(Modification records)
┌────────
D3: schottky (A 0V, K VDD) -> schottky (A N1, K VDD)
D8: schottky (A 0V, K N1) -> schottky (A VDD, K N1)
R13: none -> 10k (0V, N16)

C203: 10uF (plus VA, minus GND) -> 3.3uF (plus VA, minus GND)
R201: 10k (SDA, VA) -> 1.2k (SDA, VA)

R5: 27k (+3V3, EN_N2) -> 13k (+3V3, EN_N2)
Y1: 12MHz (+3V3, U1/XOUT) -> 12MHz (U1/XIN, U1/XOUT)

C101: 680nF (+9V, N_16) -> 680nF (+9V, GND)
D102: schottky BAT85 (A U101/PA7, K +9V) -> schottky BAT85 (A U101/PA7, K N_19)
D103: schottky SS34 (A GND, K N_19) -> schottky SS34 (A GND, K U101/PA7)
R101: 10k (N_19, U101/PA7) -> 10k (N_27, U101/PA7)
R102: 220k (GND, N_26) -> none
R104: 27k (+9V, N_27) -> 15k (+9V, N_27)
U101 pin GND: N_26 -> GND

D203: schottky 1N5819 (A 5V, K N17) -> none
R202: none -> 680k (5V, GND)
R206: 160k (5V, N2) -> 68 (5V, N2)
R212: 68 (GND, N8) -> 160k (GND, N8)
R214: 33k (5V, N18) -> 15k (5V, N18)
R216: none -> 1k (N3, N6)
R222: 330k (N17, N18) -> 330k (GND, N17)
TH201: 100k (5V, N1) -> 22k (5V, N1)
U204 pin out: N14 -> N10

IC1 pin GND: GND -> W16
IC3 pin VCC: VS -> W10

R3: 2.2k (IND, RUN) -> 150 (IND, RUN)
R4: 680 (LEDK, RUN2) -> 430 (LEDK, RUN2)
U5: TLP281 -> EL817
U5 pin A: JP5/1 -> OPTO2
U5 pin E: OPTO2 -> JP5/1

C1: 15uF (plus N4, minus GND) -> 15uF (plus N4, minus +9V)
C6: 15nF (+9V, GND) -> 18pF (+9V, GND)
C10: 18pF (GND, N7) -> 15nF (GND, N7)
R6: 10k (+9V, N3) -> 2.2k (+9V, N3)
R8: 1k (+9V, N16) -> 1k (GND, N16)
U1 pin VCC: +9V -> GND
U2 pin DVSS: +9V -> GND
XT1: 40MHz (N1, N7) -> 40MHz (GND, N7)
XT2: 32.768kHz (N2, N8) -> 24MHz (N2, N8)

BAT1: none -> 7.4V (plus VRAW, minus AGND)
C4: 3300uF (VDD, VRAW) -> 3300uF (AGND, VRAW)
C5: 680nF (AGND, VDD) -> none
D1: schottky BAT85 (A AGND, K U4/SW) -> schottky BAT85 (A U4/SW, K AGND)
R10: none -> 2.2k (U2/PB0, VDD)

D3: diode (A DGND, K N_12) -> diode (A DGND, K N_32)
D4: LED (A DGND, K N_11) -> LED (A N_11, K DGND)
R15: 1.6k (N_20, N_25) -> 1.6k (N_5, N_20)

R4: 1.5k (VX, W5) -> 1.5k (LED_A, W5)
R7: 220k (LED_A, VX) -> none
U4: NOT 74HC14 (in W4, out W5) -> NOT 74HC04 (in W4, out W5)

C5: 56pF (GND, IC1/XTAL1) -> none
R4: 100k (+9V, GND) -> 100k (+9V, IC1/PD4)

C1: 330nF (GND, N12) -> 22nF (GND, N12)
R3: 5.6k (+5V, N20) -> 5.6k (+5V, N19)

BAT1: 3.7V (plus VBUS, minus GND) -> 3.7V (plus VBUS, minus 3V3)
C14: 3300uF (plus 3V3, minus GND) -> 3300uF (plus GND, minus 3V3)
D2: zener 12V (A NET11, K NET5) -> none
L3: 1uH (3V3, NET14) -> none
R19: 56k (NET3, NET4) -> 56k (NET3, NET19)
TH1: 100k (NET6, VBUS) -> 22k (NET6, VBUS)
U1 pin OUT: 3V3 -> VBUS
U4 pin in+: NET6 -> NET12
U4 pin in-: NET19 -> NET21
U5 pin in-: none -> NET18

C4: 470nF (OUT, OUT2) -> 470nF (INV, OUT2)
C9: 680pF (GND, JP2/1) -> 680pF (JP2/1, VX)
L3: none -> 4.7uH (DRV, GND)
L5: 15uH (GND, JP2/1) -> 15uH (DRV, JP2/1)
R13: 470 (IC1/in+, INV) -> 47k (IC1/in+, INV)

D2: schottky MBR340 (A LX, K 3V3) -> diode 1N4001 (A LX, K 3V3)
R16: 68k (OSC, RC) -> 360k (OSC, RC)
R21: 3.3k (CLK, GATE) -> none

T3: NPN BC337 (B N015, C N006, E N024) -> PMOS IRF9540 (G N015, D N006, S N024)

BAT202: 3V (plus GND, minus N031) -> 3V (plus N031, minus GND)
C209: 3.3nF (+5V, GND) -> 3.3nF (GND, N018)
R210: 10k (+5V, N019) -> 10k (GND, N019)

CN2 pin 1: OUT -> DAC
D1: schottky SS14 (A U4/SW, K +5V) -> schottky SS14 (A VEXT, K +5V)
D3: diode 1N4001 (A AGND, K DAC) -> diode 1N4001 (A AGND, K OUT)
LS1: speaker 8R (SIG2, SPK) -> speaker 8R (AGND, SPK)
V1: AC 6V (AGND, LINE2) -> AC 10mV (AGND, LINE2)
└────────
What to do:
Copy exactly the lines above, starting at the opening line and finishing at the line in which "R201: 10k (SDA, VA) -> 1.2k (SDA, VA)" occurs.

Exercise solution:
D3: schottky (A 0V, K VDD) -> schottky (A N1, K VDD)
D8: schottky (A 0V, K N1) -> schottky (A VDD, K N1)
R13: none -> 10k (0V, N16)

C203: 10uF (plus VA, minus GND) -> 3.3uF (plus VA, minus GND)
R201: 10k (SDA, VA) -> 1.2k (SDA, VA)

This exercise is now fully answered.